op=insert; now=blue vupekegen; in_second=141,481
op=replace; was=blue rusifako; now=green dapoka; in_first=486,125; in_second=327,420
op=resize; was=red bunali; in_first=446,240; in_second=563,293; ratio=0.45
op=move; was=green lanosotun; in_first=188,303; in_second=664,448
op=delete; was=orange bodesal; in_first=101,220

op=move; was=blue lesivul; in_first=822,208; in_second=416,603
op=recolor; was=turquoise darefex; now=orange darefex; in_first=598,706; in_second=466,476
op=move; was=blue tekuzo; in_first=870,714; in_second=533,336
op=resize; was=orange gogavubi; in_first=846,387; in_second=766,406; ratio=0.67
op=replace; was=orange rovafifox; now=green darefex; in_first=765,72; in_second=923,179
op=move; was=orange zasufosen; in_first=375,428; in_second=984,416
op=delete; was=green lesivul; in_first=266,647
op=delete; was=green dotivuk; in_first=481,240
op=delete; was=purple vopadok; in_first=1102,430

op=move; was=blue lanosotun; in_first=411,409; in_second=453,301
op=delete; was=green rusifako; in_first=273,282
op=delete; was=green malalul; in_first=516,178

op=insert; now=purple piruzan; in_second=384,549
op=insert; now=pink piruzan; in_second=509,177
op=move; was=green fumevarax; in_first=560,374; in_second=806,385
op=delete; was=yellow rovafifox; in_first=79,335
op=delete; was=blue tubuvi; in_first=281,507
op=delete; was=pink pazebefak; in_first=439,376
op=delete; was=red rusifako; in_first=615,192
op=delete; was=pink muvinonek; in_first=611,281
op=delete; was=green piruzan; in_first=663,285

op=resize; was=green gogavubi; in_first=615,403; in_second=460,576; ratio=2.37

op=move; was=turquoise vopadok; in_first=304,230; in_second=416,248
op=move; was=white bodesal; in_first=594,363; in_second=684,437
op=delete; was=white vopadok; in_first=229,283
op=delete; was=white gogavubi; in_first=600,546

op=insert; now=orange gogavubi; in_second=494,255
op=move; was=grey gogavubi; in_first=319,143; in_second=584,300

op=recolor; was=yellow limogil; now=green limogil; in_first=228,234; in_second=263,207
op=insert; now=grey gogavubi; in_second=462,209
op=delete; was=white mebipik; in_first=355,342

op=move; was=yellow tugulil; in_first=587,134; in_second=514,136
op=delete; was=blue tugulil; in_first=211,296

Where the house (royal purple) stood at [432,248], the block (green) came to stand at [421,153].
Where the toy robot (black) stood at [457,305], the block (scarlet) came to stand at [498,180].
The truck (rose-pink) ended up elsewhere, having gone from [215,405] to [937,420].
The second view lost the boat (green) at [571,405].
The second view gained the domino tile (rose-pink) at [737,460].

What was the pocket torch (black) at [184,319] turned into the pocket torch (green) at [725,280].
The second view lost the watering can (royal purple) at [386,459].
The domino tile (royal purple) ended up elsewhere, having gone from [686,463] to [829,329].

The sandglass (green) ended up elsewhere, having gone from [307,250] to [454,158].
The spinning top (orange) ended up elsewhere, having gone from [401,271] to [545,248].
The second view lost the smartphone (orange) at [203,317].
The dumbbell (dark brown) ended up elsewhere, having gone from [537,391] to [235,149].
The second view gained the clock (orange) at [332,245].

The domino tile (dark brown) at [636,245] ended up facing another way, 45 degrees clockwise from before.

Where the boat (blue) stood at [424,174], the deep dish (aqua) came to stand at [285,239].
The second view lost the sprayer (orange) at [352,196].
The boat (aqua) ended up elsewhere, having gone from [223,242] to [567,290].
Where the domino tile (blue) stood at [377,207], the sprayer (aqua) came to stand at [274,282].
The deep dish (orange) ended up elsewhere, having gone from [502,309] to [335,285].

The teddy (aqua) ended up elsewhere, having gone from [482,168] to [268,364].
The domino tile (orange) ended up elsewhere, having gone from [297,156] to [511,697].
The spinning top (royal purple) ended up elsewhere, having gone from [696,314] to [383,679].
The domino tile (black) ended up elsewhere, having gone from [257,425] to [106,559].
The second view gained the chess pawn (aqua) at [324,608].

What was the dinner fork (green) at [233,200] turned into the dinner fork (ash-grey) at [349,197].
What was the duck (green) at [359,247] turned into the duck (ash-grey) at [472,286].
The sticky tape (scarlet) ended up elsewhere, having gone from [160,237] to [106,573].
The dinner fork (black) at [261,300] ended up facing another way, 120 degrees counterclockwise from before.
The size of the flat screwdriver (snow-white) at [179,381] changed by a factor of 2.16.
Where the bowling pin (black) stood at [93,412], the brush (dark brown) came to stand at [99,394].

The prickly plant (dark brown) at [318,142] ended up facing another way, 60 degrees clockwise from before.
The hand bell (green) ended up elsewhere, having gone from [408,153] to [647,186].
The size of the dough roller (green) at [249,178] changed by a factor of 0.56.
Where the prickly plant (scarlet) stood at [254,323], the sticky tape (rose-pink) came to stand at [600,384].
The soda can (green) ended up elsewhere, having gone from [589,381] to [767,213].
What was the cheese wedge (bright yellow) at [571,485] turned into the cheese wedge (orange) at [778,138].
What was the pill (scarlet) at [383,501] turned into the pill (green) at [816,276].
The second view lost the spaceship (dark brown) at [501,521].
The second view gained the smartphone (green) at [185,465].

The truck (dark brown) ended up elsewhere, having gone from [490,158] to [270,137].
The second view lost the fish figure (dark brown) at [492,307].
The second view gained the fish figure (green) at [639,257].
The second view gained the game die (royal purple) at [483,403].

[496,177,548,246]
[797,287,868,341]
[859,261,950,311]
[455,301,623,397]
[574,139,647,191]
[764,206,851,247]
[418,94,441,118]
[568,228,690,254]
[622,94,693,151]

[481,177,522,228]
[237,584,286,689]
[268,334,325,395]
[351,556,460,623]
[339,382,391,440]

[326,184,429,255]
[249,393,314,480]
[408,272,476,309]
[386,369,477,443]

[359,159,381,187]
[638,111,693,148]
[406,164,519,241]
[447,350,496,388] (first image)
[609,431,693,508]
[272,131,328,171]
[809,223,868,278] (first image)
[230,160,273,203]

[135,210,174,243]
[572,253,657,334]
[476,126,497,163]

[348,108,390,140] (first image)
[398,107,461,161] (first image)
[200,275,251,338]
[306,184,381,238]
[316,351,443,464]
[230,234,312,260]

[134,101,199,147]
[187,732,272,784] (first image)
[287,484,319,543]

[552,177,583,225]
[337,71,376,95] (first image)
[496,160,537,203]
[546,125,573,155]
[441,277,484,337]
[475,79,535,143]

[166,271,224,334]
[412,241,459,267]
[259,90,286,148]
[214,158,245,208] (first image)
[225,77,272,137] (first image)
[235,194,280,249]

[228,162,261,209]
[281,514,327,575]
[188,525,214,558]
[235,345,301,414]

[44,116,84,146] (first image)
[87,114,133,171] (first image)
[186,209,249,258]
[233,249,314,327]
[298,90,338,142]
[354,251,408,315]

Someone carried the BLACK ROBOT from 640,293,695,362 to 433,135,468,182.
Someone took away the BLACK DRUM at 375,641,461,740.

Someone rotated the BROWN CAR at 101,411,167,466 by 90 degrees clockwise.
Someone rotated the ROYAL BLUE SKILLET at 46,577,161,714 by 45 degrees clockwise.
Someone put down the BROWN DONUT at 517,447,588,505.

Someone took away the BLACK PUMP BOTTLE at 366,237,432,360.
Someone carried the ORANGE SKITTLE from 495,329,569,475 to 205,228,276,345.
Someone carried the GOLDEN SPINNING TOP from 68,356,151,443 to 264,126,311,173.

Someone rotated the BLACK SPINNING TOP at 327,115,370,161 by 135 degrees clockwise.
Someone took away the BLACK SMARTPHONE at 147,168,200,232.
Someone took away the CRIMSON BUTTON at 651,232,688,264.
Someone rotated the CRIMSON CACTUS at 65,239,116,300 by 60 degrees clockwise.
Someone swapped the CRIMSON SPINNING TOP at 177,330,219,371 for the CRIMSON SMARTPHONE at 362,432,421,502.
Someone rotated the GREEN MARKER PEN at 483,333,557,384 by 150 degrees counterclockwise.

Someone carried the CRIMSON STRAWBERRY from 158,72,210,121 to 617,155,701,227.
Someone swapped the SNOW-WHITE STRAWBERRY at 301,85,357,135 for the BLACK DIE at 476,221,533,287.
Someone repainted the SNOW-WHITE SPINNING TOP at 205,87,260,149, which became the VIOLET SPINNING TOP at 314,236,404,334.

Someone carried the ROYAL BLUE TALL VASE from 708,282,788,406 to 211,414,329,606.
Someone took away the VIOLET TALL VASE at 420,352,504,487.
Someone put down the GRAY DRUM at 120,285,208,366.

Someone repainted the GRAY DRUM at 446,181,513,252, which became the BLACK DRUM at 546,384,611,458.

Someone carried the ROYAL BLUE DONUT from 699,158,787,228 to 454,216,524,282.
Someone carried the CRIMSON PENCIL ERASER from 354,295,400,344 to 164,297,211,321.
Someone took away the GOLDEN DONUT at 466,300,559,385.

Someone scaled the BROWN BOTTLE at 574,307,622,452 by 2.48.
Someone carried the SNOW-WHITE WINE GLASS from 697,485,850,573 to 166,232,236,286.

━━━━━━

**Task requirements**
Reproduce, word for word and in full, only the lines above that start at the line with "[496,177,548,246]" and run through the line with "[568,228,690,254]", both ends included.

**Answer to the problem**
[496,177,548,246]
[797,287,868,341]
[859,261,950,311]
[455,301,623,397]
[574,139,647,191]
[764,206,851,247]
[418,94,441,118]
[568,228,690,254]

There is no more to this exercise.